## YOUR GOAL
Rewrite the listing below with every instance of "scene" replaced by "setting", keeping everything else the same. Omit the pictures from your version.

Spatial reasoning question data
start
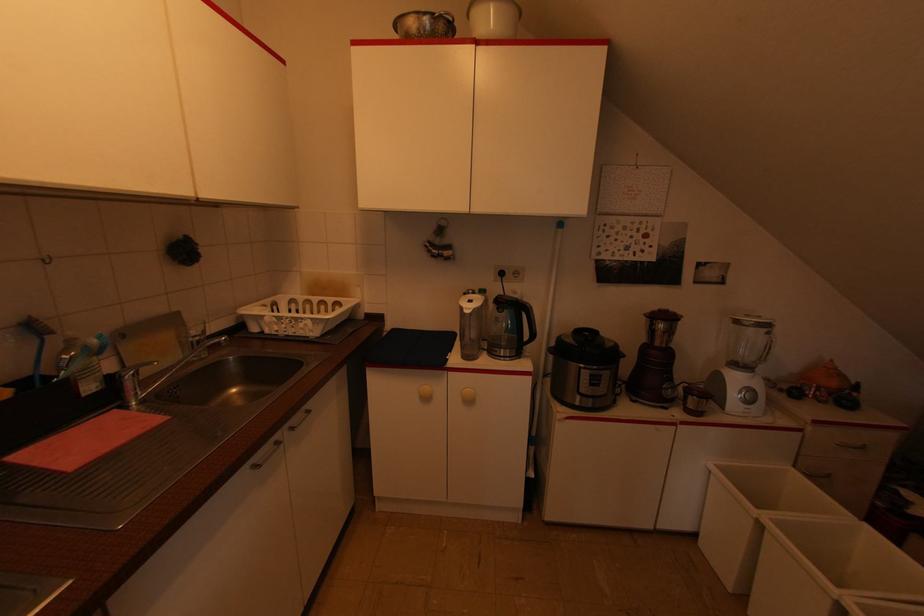
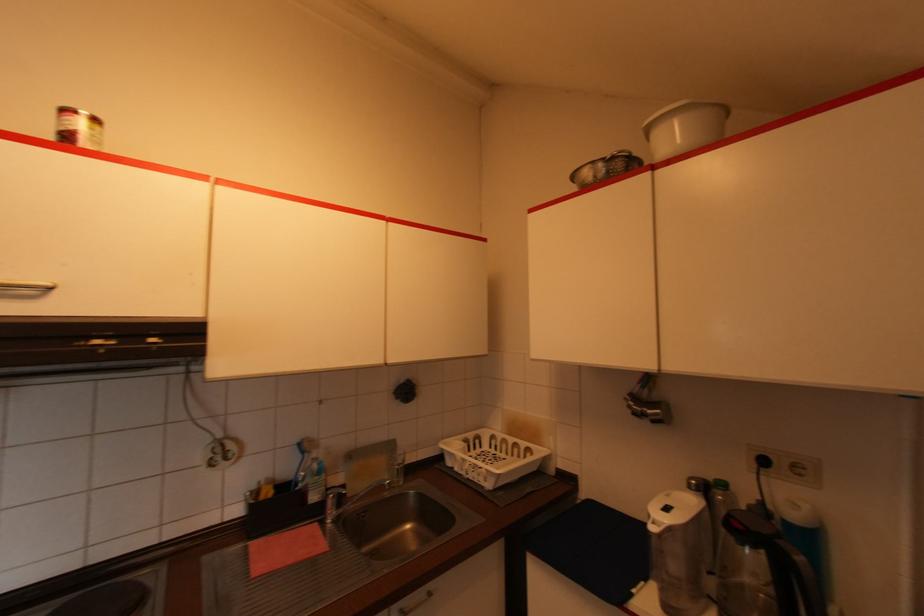
Question: I am providing you with two images of the same scene from different viewpoints. After the viewpoint changes to image2, which objects are now occluded?

Choices:
 (A) white plastic bucket
 (B) black kettle handle
 (C) silver cabinet handle
 (D) none of these

Answer: (D)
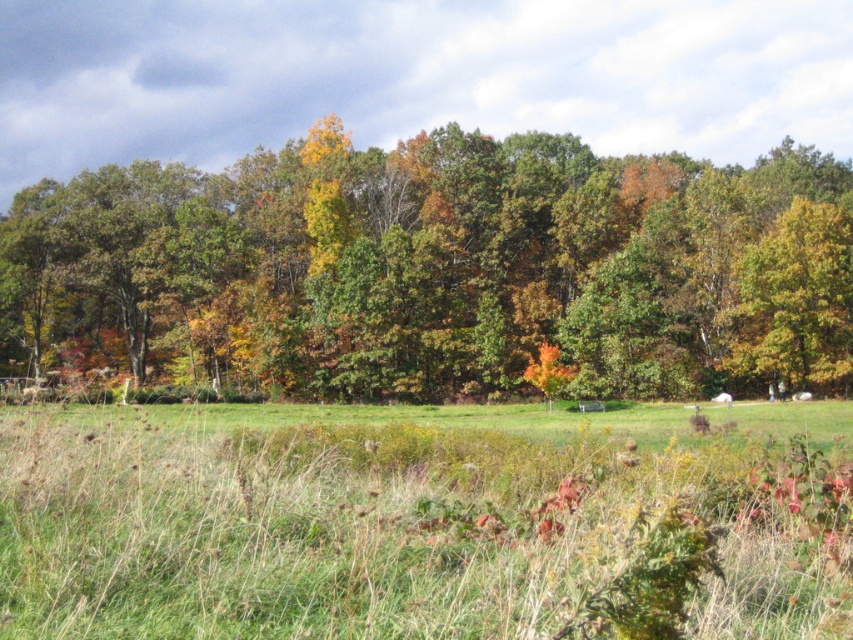
You are standing in the middle of the grassy field and see the green matte tree at upper center and the green grass at center. Which object is positioned to the left when facing the scene?

The green matte tree at upper center is to the left of the green grass at center.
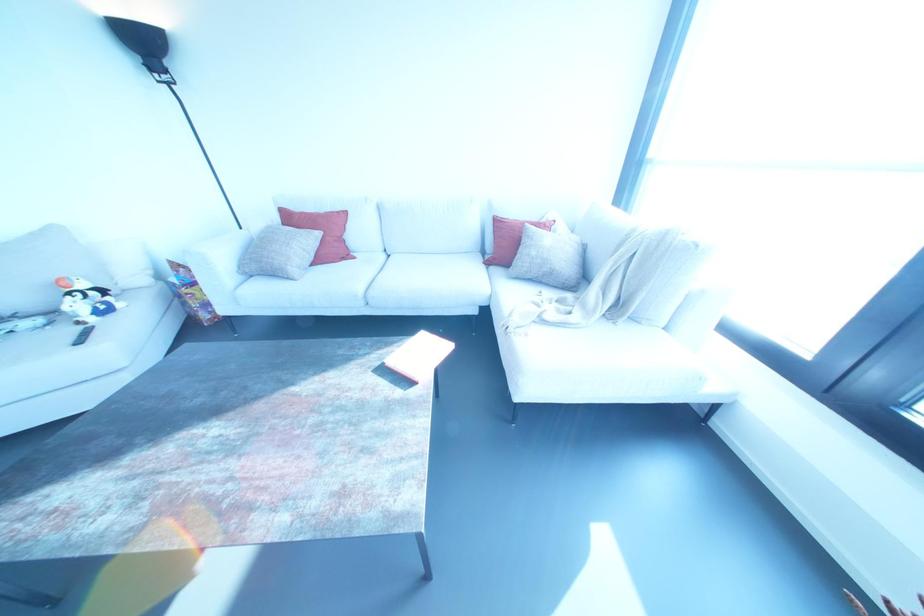
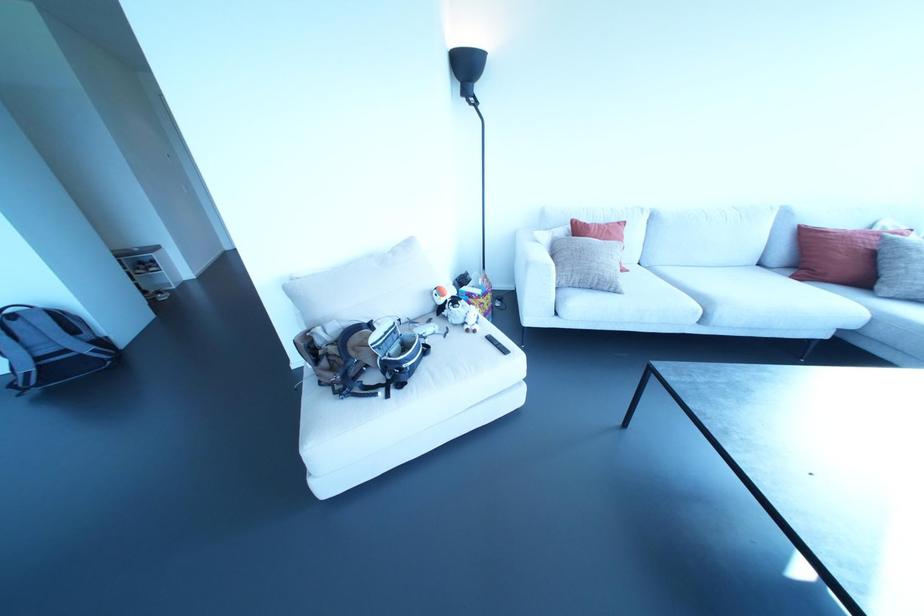
Where in the second image is the point corresponding to (78,322) from the first image?

(467, 330)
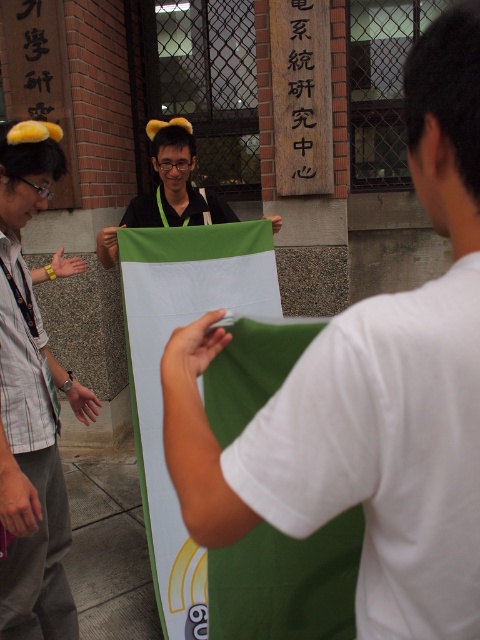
end
## TASK ANSWER
Question: I am providing you with two images of the same setting from different viewpoints. After the viewpoint changes to image2, which objects are now occluded?

Choices:
 (A) white plastic bucket
 (B) black kettle handle
 (C) silver cabinet handle
 (D) none of these

Answer: (D)
You are standing in the middle of the grassy field and see the green matte tree at upper center and the green grass at center. Which object is positioned to the left when facing the setting?

The green matte tree at upper center is to the left of the green grass at center.
Where in the second image is the point corresponding to (78,322) from the first image?

(467, 330)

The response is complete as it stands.